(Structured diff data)
|---|

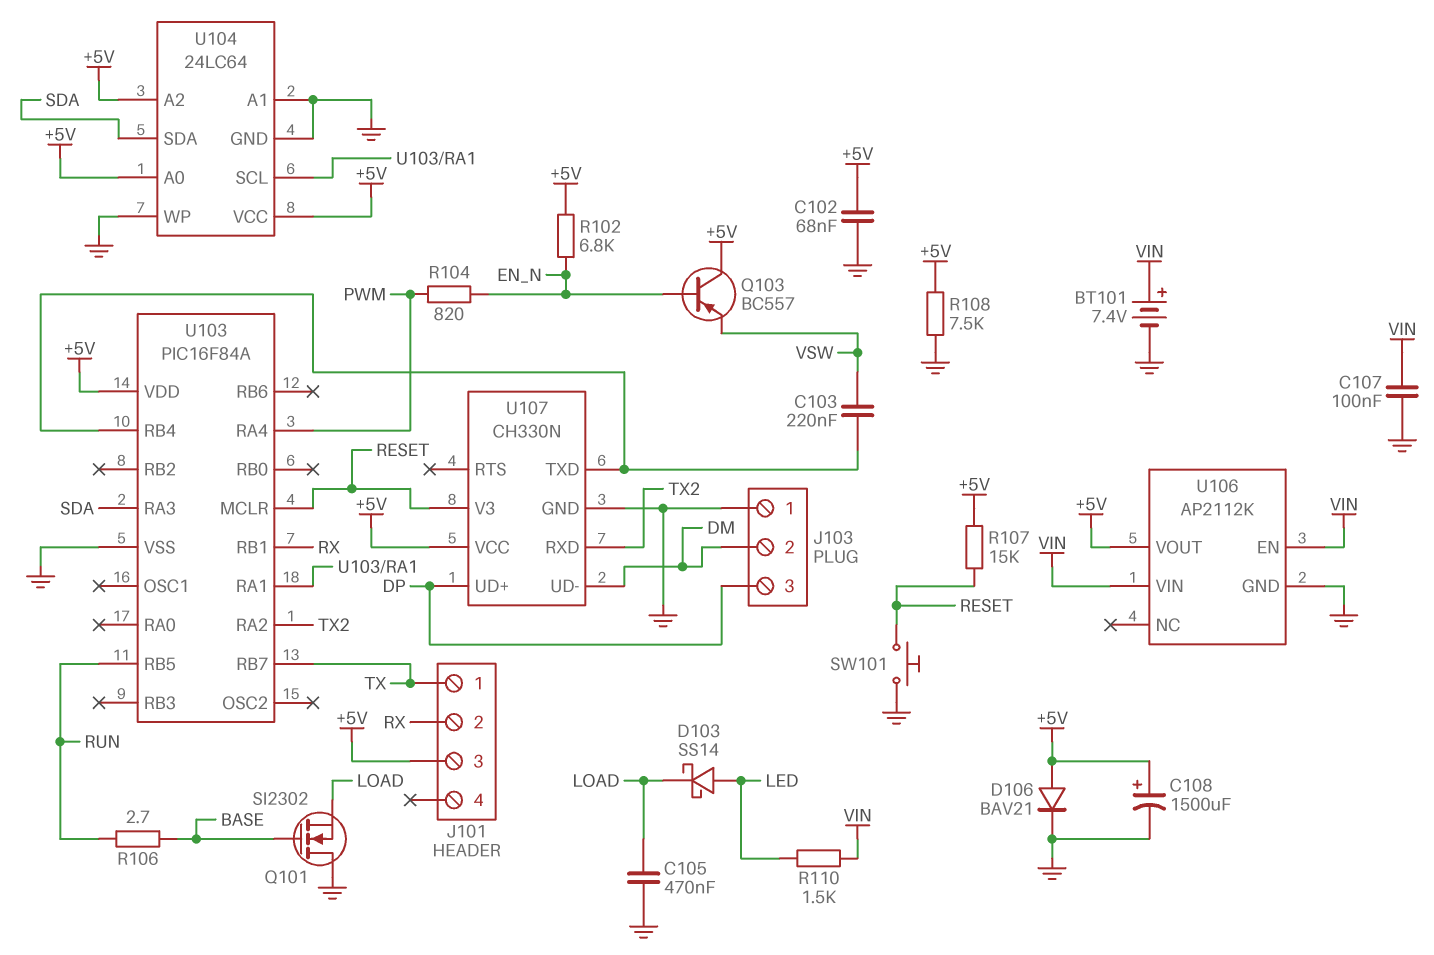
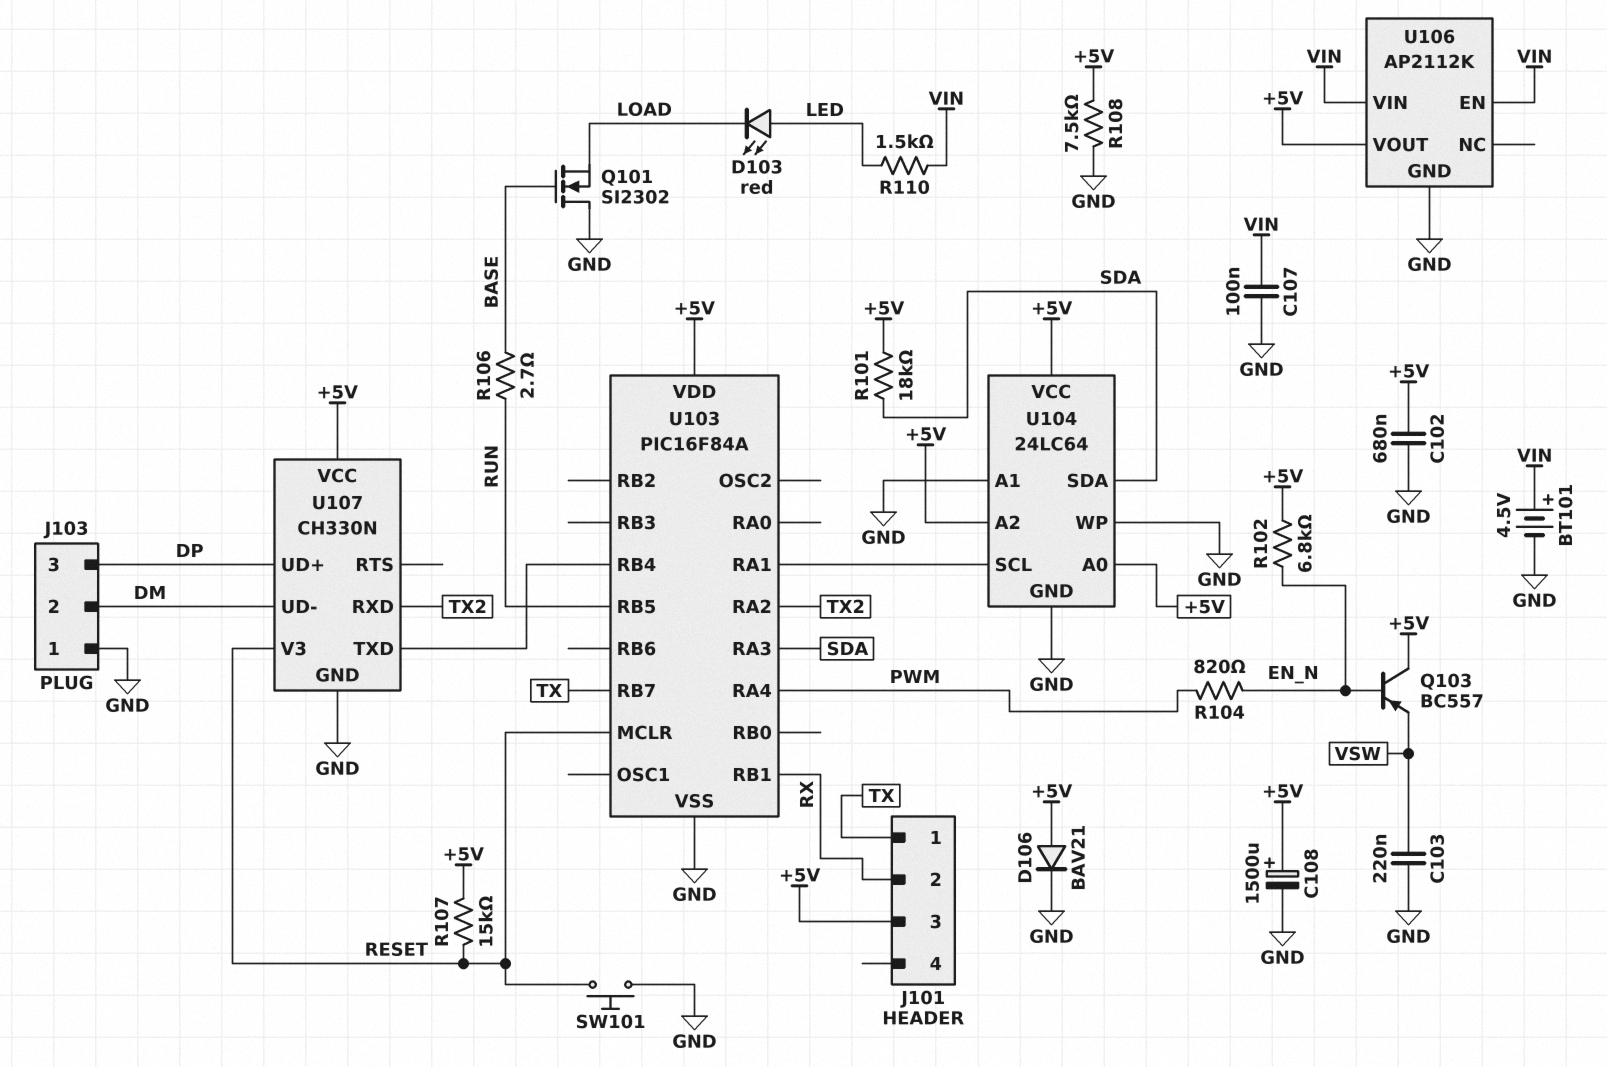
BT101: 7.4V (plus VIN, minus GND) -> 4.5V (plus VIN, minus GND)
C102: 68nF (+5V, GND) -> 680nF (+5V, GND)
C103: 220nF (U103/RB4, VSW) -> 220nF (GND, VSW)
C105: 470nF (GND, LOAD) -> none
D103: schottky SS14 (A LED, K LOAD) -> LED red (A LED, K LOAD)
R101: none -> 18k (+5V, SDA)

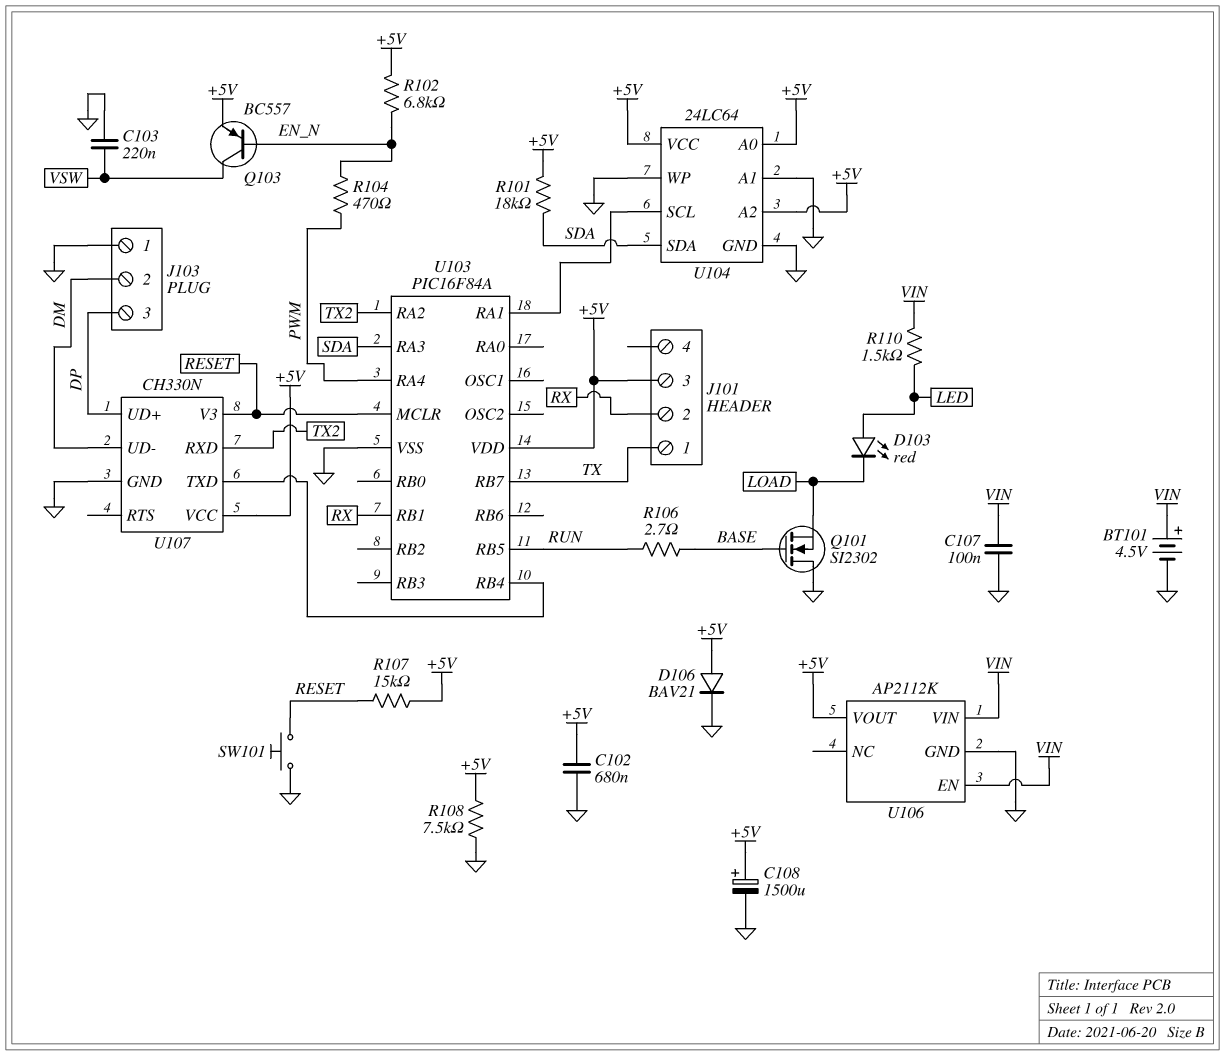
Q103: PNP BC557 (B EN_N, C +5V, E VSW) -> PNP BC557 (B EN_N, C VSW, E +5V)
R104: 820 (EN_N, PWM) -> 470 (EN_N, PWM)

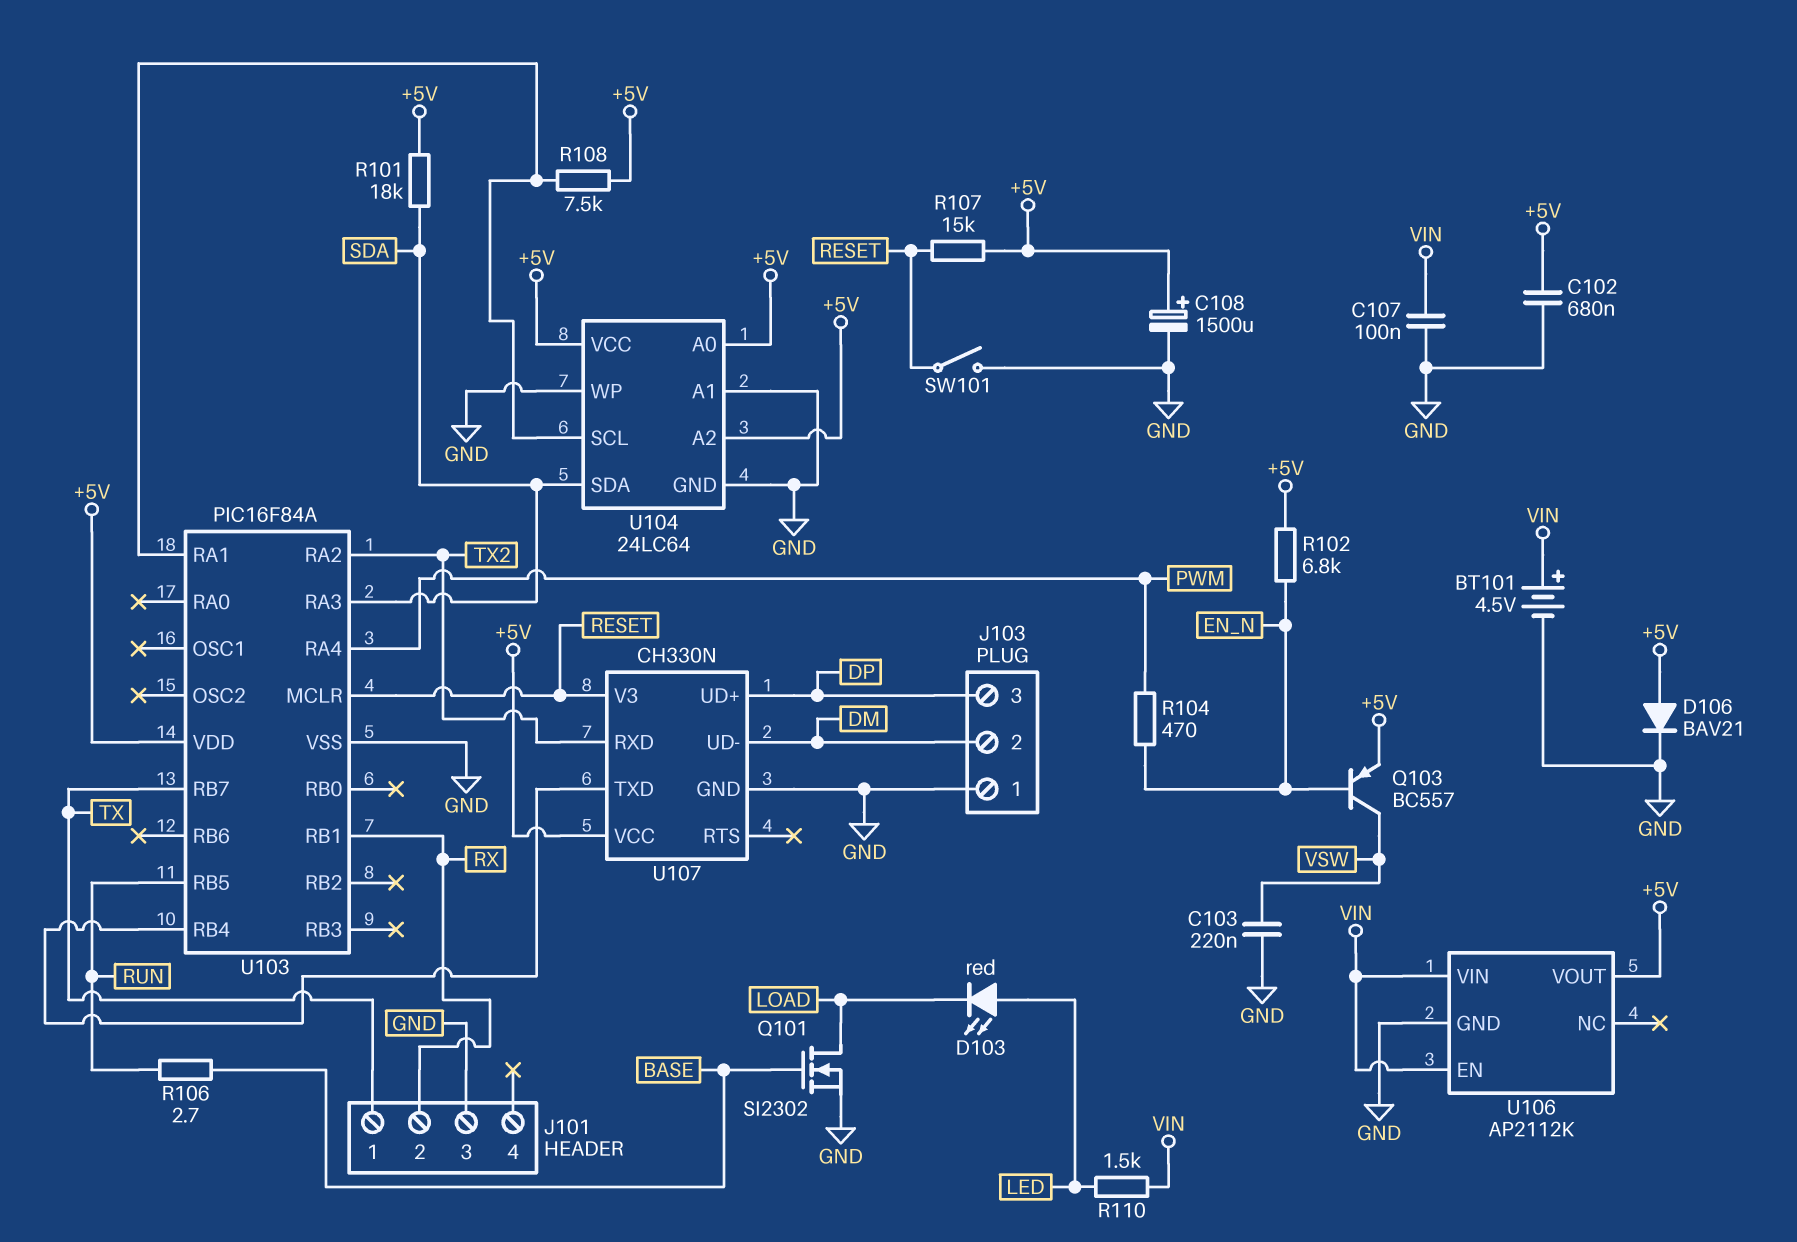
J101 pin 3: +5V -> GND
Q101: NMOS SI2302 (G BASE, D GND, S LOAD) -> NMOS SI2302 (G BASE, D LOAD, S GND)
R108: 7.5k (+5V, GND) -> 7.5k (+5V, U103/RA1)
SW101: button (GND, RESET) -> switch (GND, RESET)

|---|

EXERCISE INSTRUCTIONS | The answer is the line holding "J101 pin 3: +5V -> GND" and all the lines after it through the end of the records, repeated exactly.

OUTPUT OF THE TASK |
J101 pin 3: +5V -> GND
Q101: NMOS SI2302 (G BASE, D GND, S LOAD) -> NMOS SI2302 (G BASE, D LOAD, S GND)
R108: 7.5k (+5V, GND) -> 7.5k (+5V, U103/RA1)
SW101: button (GND, RESET) -> switch (GND, RESET)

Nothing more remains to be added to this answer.